### STUDY MATERIAL
::::::

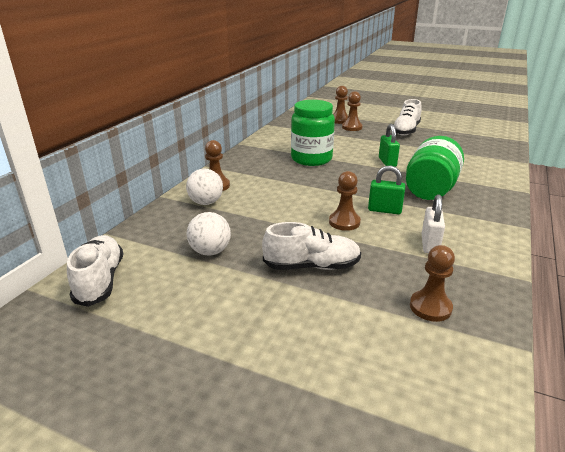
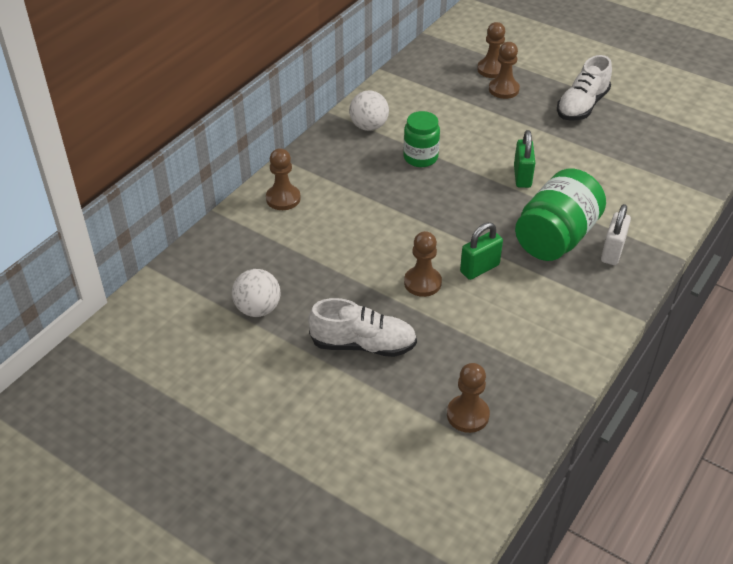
camera: 10 degrees right, 15 degrees up
white shoe [67,235,123,307] -> none
white ball [186,169,223,205] -> white ball moved to [349,91,389,131]
green jar [291,100,335,166] -> green jar [403,111,440,167], size x0.61
green padlock [368,165,406,214] -> green padlock turned 60 degrees counterclockwise [460,222,503,280]
white padlock [422,194,445,253] -> white padlock moved to [601,204,631,265]

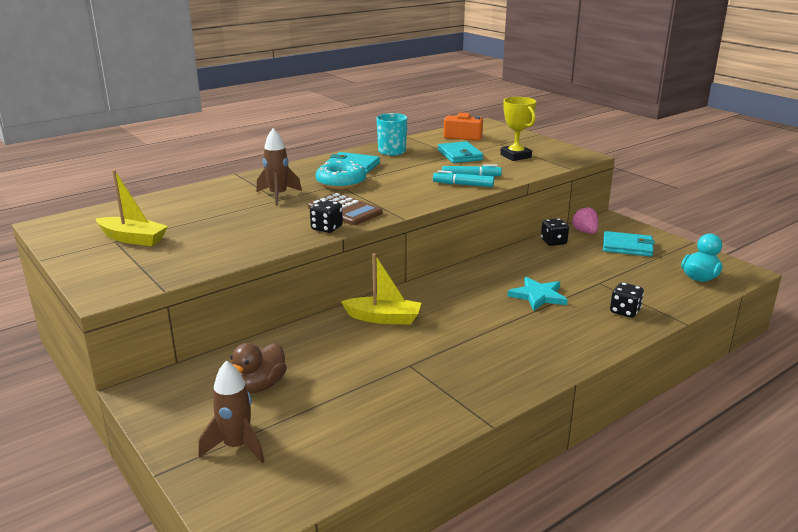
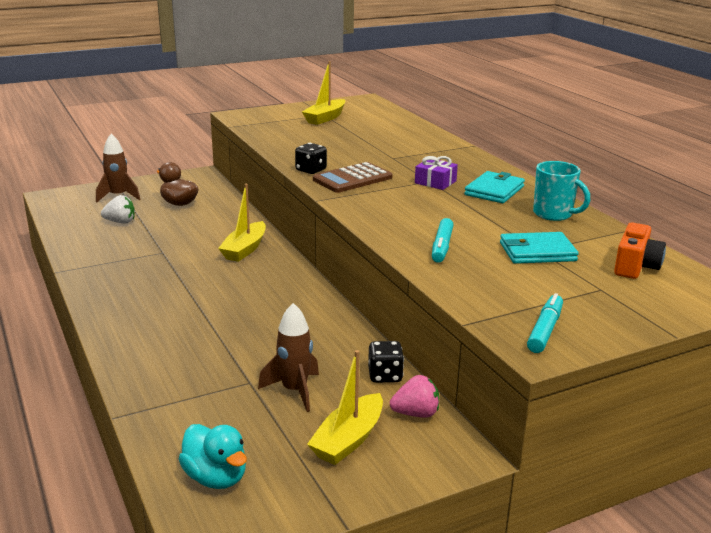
camera: 100 degrees right, 0 degrees up
brown rocket [256,128,302,206] -> brown rocket moved to [258,303,319,412]
turquoise donut [316,161,366,189] -> purple gift [415,156,458,190]
turquoise marker [433,170,494,187] -> turquoise marker moved to [527,293,563,353]
yellow trophy [500,97,536,161] -> none
turquoise star [507,277,568,311] -> none
turquoise wallet [603,231,655,257] -> yellow boat [307,350,383,465]
black dice [610,282,644,318] -> none
none -> white strawberry [101,195,135,224]

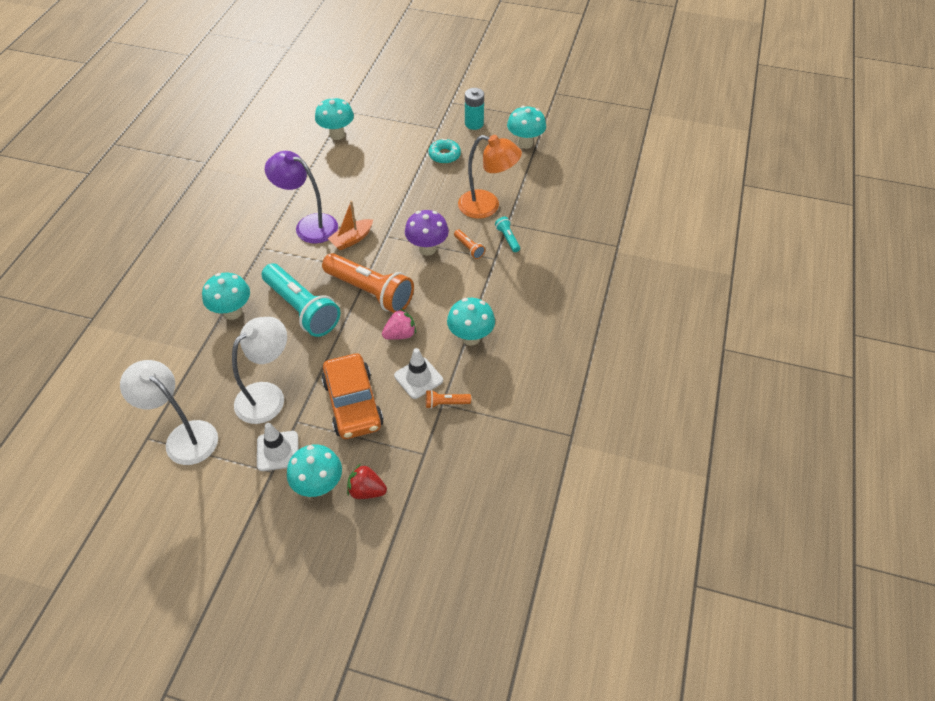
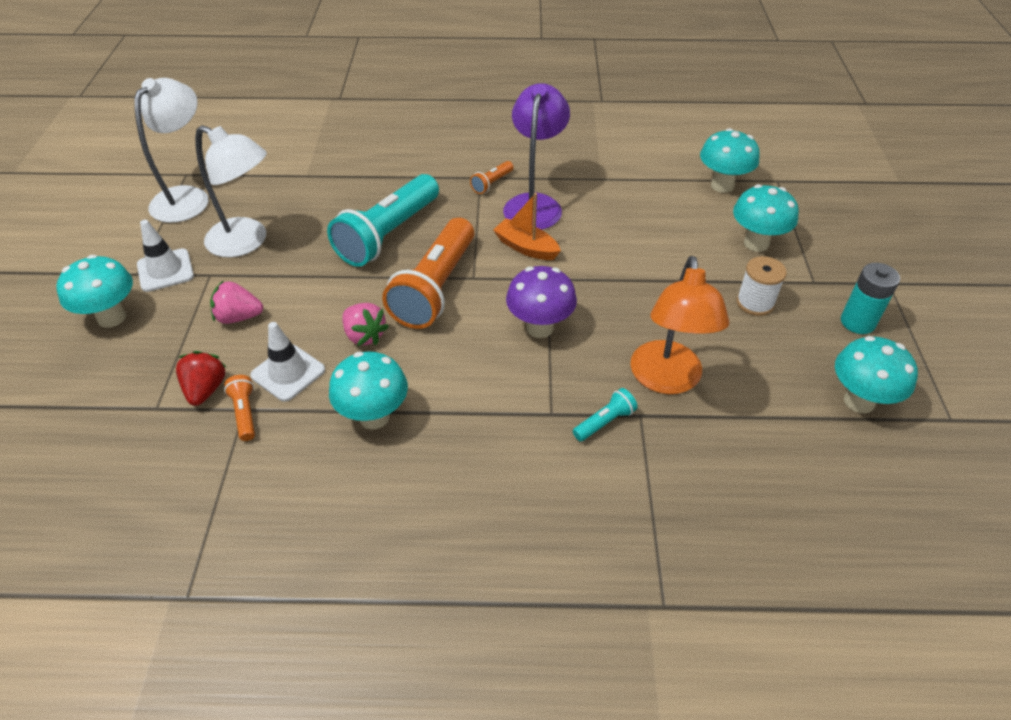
camera: 75 degrees right, 5 degrees down
turquoise mushroom [202,273,250,320] -> turquoise mushroom moved to [733,184,799,252]
orange car [321,353,384,439] -> pink strawberry [210,281,263,324]
red strawberry [347,464,387,499] -> red strawberry moved to [176,351,226,406]
turquoise donut [429,138,461,164] -> white spool [736,256,787,316]
orange flashlight [454,230,485,259] -> orange flashlight moved to [470,161,513,194]

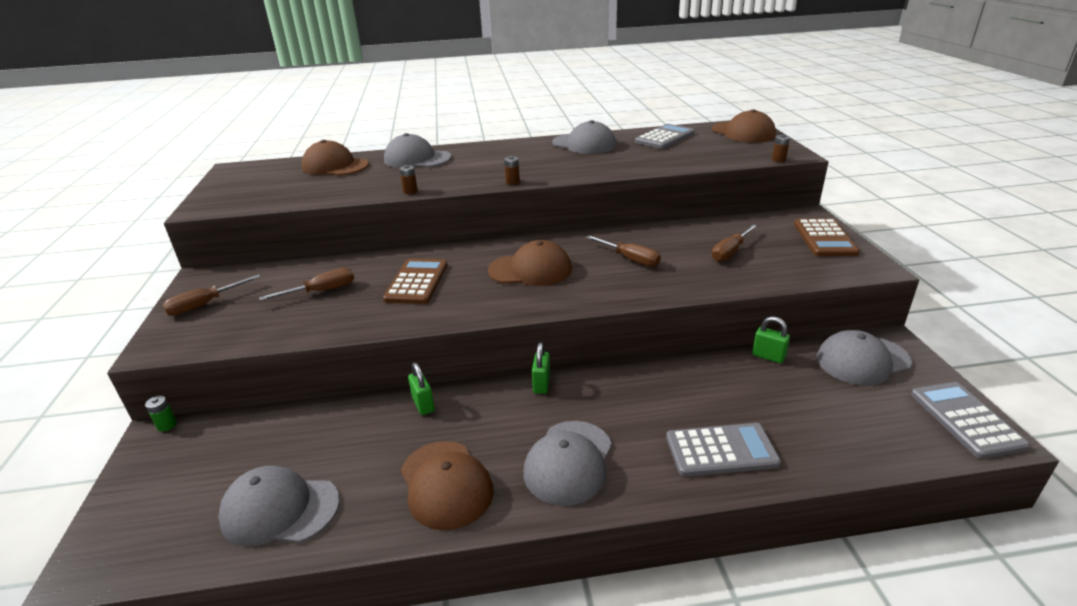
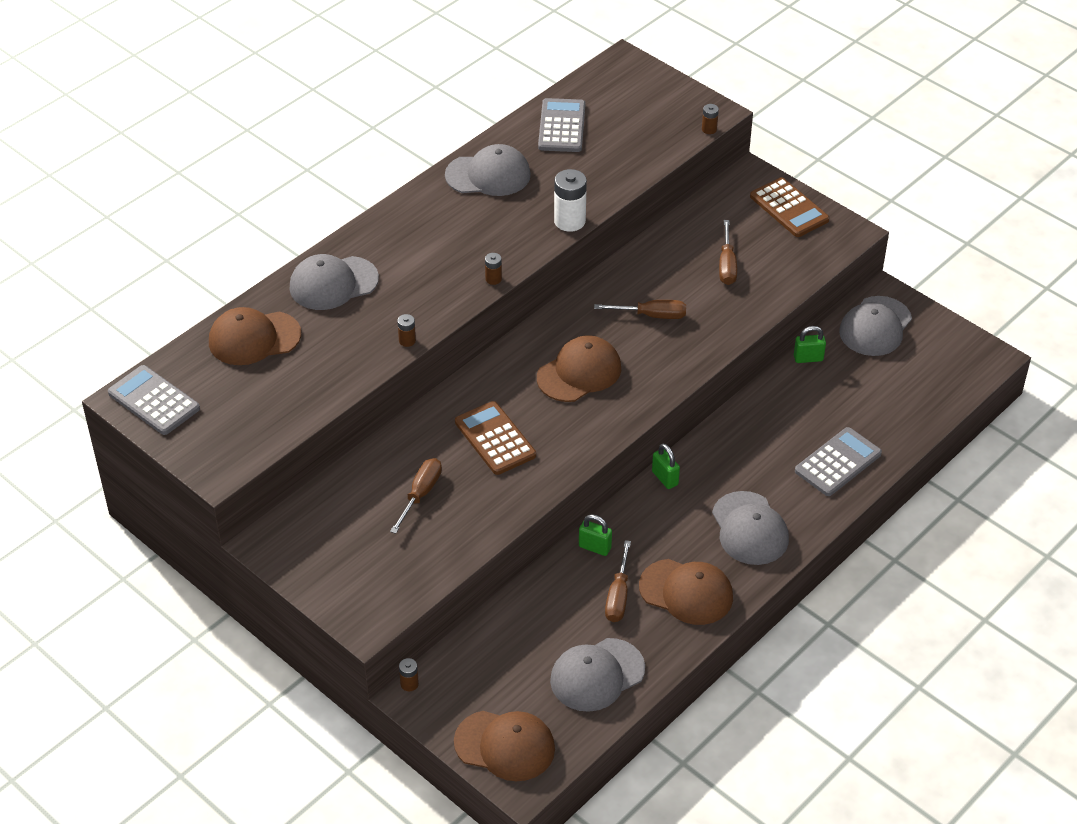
camera: 40 degrees left, 15 degrees up
green battery [145,395,177,432] -> brown battery [399,658,419,691]
brown screwdriver [163,275,261,316] -> brown screwdriver moved to [605,540,631,622]
brown cap [712,109,776,143] -> brown cap moved to [454,711,555,781]
grey calculator [911,382,1030,459] -> grey calculator moved to [108,365,200,435]
none -> white battery [554,169,587,232]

::::::

### TASK BRIEF
From the records above, return each line that includes "moved".

### RESPONSE BOX
white ball [186,169,223,205] -> white ball moved to [349,91,389,131]
white padlock [422,194,445,253] -> white padlock moved to [601,204,631,265]
brown rocket [256,128,302,206] -> brown rocket moved to [258,303,319,412]
turquoise marker [433,170,494,187] -> turquoise marker moved to [527,293,563,353]
turquoise mushroom [202,273,250,320] -> turquoise mushroom moved to [733,184,799,252]
red strawberry [347,464,387,499] -> red strawberry moved to [176,351,226,406]
orange flashlight [454,230,485,259] -> orange flashlight moved to [470,161,513,194]
brown screwdriver [163,275,261,316] -> brown screwdriver moved to [605,540,631,622]
brown cap [712,109,776,143] -> brown cap moved to [454,711,555,781]
grey calculator [911,382,1030,459] -> grey calculator moved to [108,365,200,435]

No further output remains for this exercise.